- DATASET ENTRIES
● ● ● ● ●

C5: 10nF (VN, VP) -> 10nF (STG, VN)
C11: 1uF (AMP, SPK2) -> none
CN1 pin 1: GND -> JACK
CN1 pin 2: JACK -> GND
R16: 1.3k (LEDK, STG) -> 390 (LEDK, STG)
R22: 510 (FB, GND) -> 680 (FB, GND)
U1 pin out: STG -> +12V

● ● ● ● ●

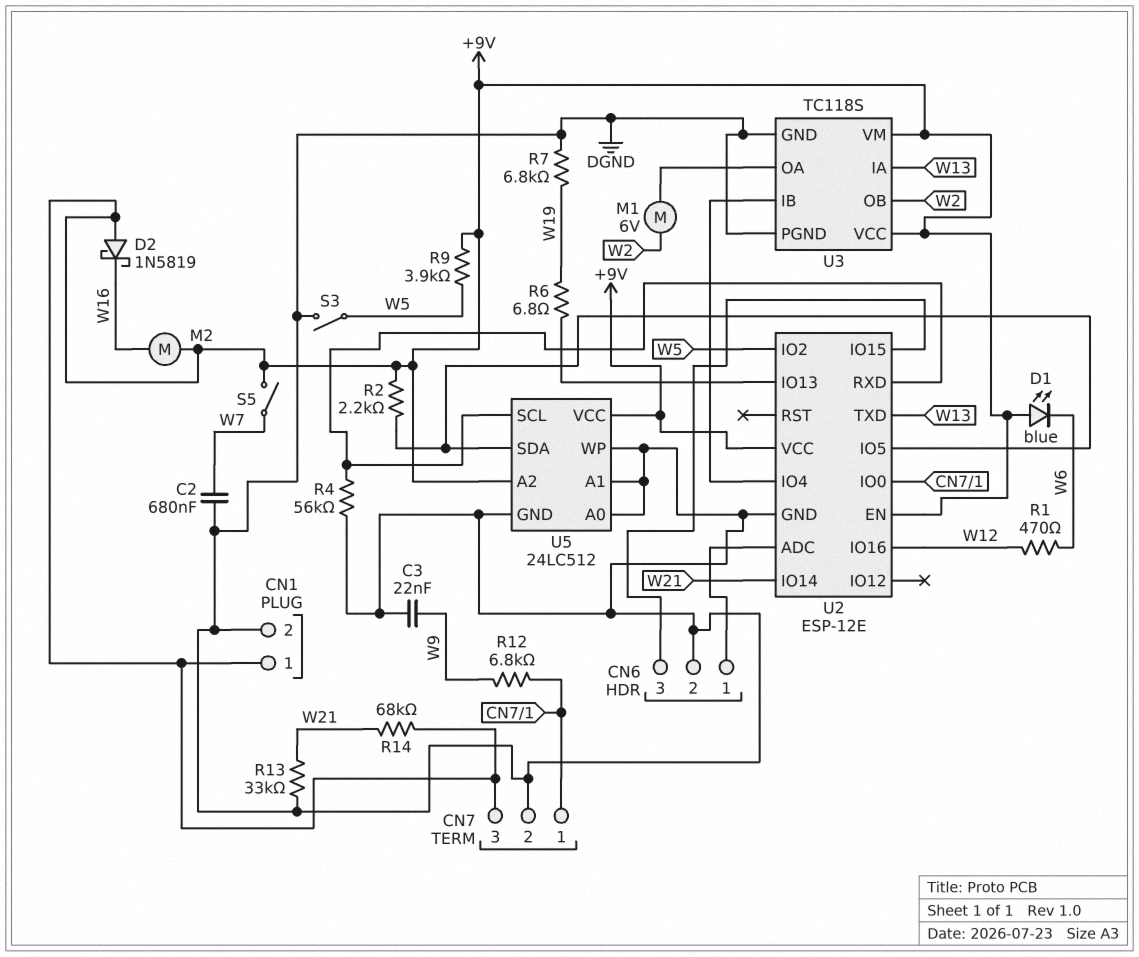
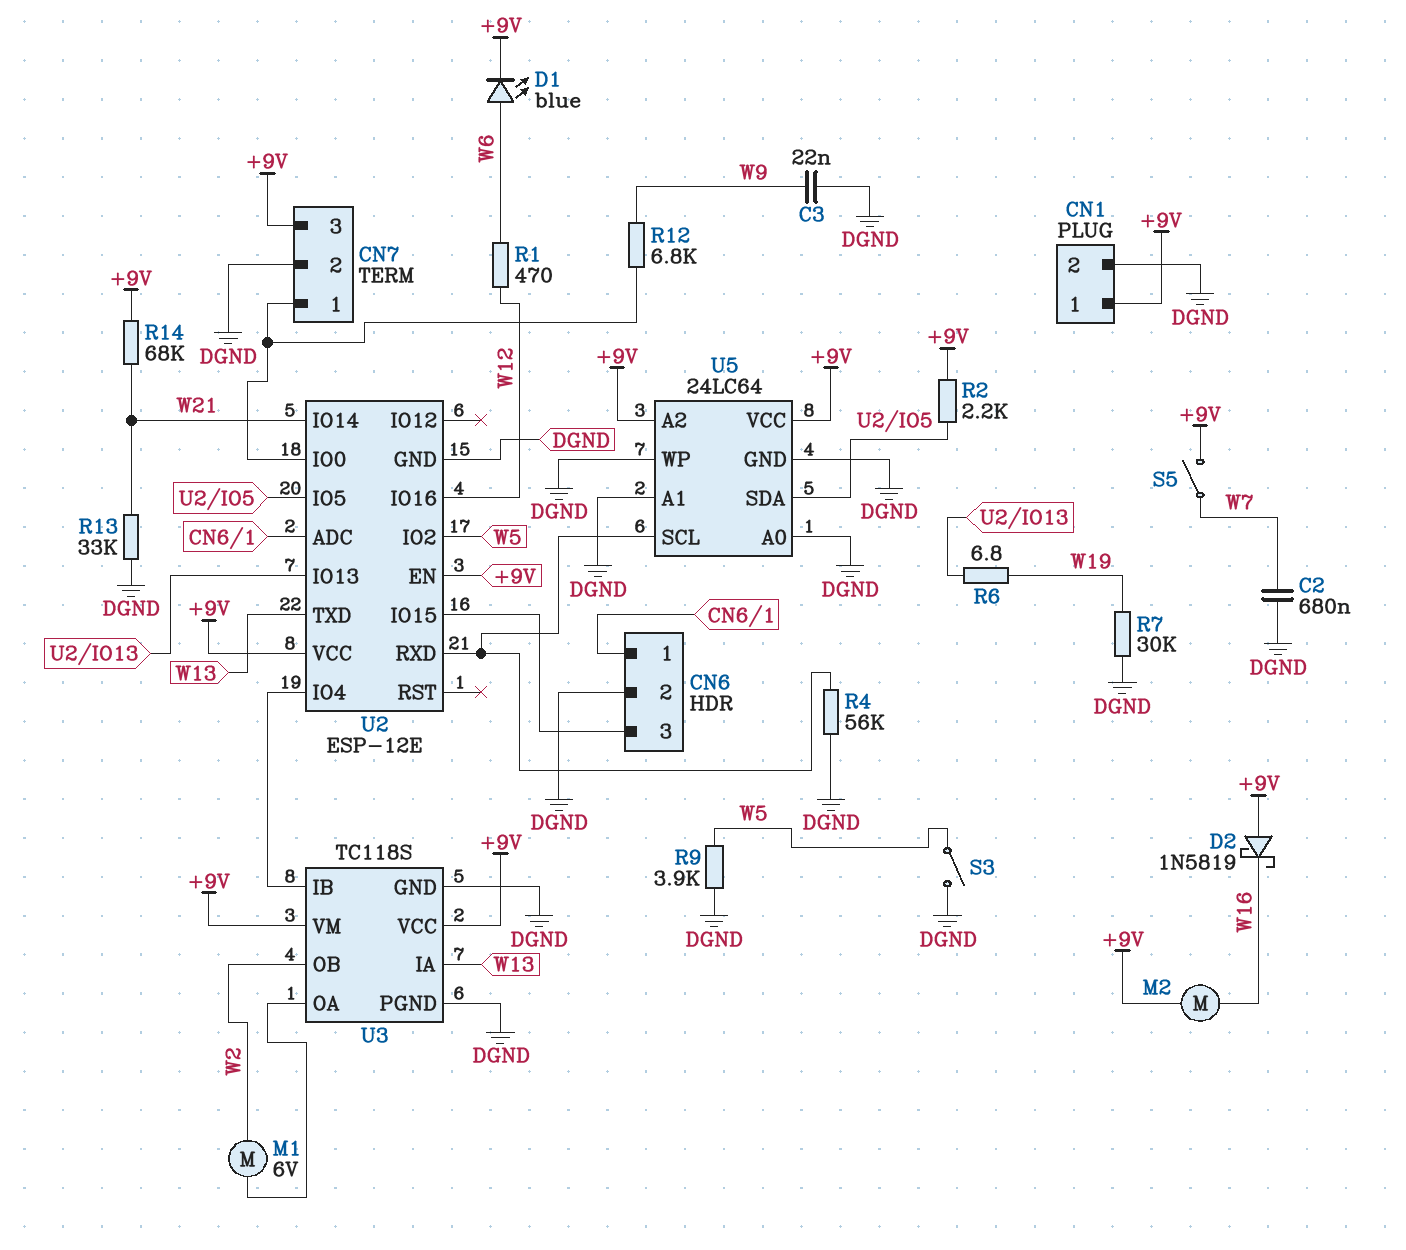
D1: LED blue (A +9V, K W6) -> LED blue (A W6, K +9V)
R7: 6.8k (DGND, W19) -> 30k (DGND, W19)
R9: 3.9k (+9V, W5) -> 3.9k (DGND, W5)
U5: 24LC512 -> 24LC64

● ● ● ● ●

Pull out all lines from the listing that contain the string "DGND".

R7: 6.8k (DGND, W19) -> 30k (DGND, W19)
R9: 3.9k (+9V, W5) -> 3.9k (DGND, W5)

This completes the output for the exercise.